• Your objective
Which of the lines below include "relocated"? Each one should be copied out.

• Given entries
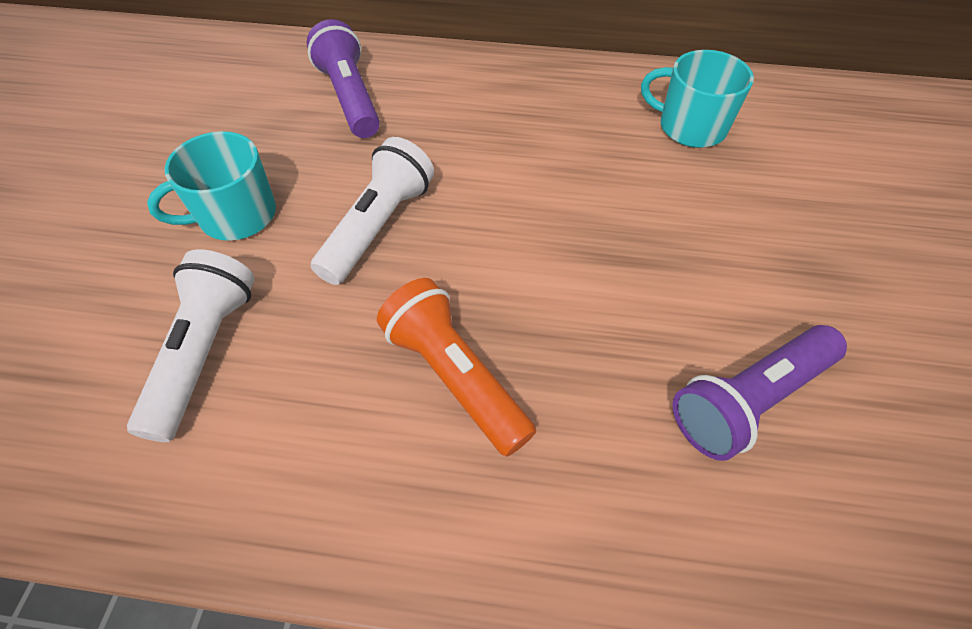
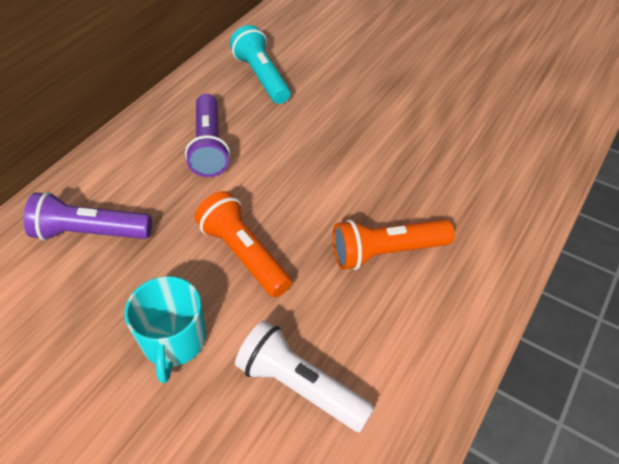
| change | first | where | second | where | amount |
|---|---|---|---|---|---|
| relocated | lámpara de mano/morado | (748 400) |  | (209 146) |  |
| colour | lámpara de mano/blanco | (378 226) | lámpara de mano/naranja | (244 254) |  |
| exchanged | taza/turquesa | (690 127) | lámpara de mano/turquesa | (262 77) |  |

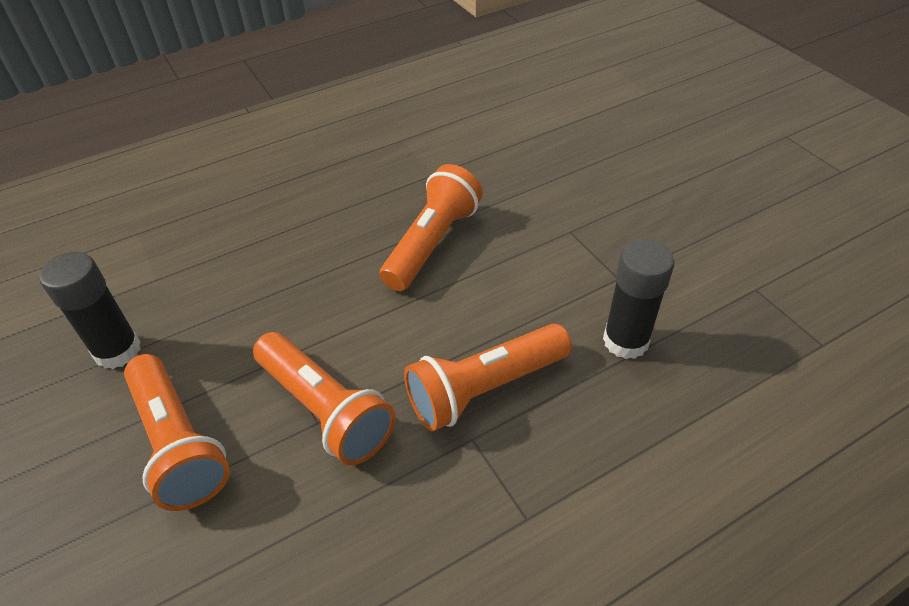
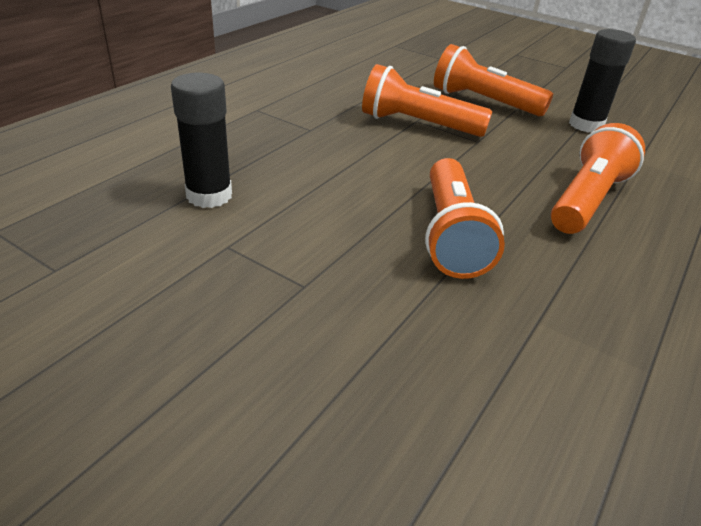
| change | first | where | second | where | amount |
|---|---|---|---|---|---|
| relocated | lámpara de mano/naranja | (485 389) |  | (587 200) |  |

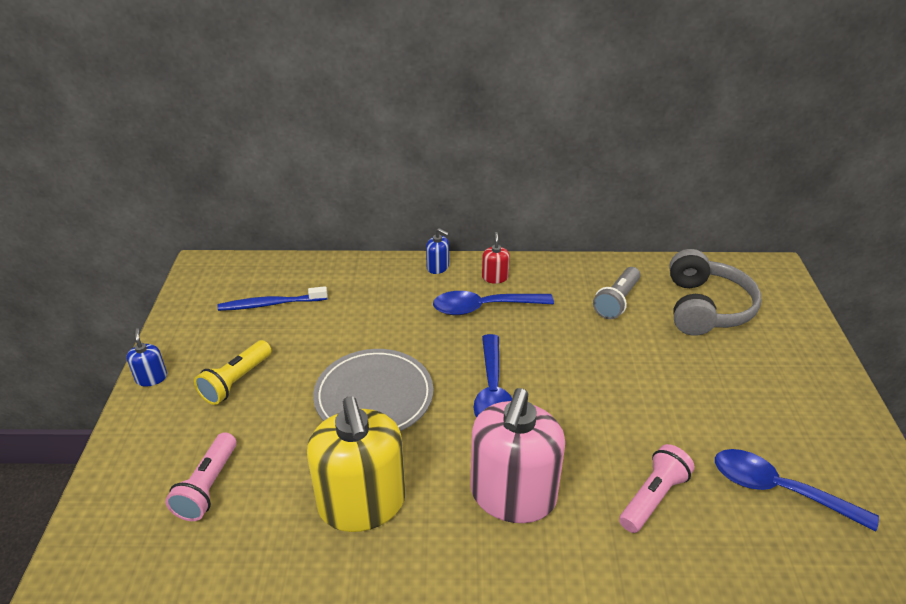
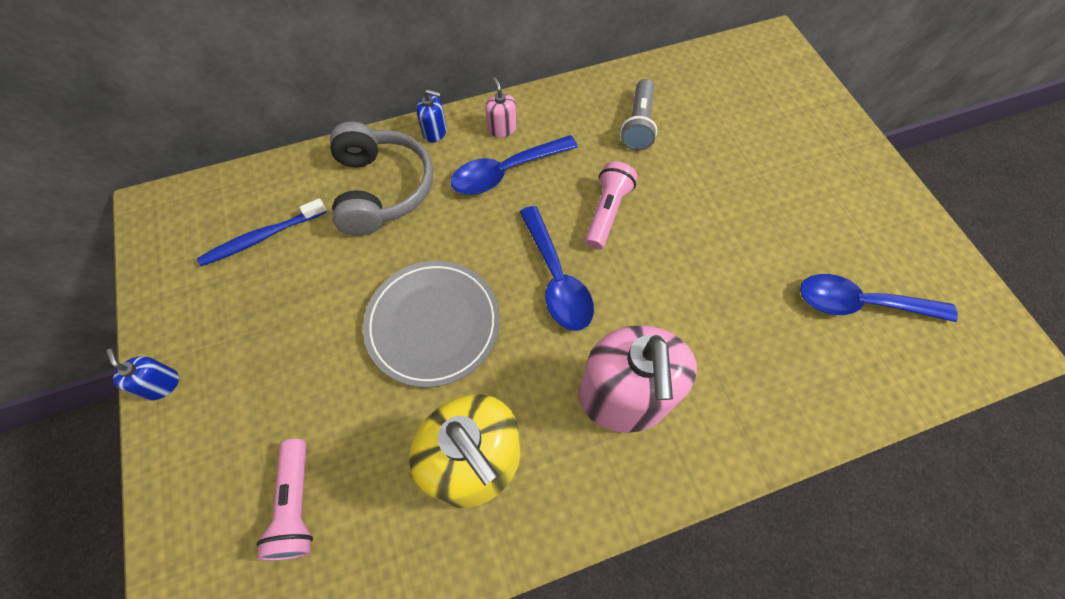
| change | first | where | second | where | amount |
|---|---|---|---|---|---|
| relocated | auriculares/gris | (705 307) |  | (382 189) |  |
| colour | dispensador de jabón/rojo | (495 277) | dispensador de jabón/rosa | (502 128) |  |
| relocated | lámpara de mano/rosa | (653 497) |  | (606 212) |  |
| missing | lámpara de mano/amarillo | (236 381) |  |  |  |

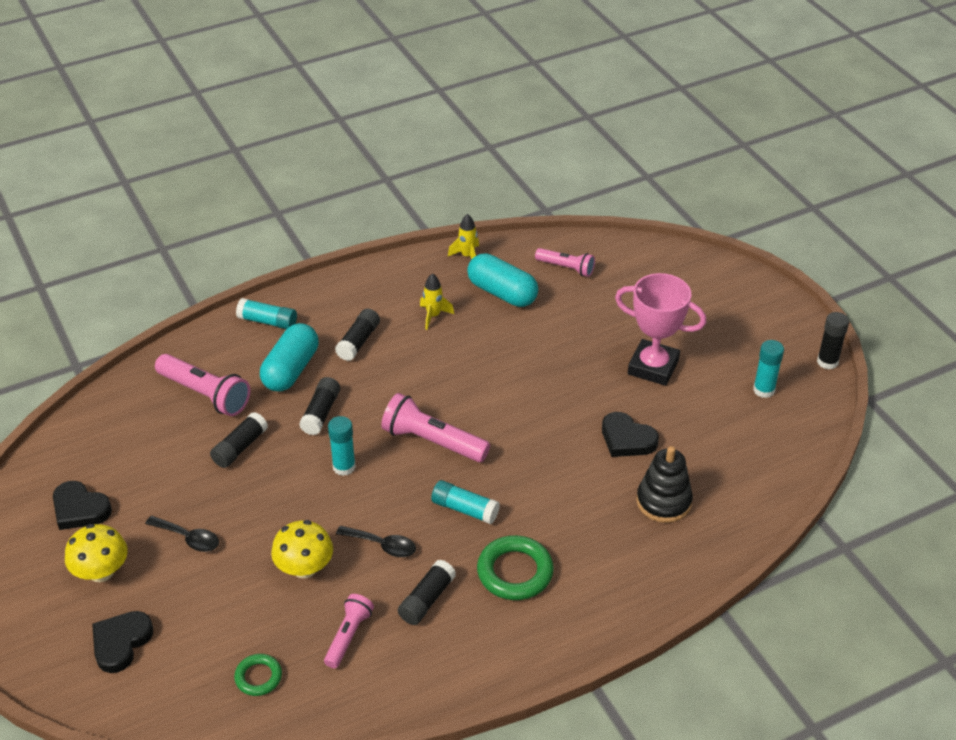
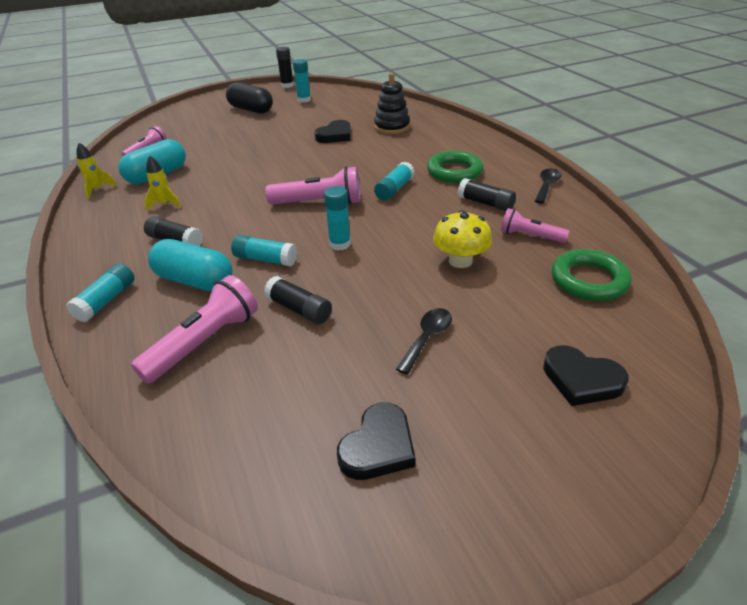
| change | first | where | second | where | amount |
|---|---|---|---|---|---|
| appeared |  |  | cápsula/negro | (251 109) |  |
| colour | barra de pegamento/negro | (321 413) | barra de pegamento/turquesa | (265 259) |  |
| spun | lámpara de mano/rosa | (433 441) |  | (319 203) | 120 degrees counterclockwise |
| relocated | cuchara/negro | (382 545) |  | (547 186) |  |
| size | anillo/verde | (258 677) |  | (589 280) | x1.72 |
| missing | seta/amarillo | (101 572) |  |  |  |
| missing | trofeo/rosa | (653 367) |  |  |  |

• Response
| relocated | lámpara de mano/morado | (748 400) |  | (209 146) |  |
| relocated | lámpara de mano/naranja | (485 389) |  | (587 200) |  |
| relocated | auriculares/gris | (705 307) |  | (382 189) |  |
| relocated | lámpara de mano/rosa | (653 497) |  | (606 212) |  |
| relocated | cuchara/negro | (382 545) |  | (547 186) |  |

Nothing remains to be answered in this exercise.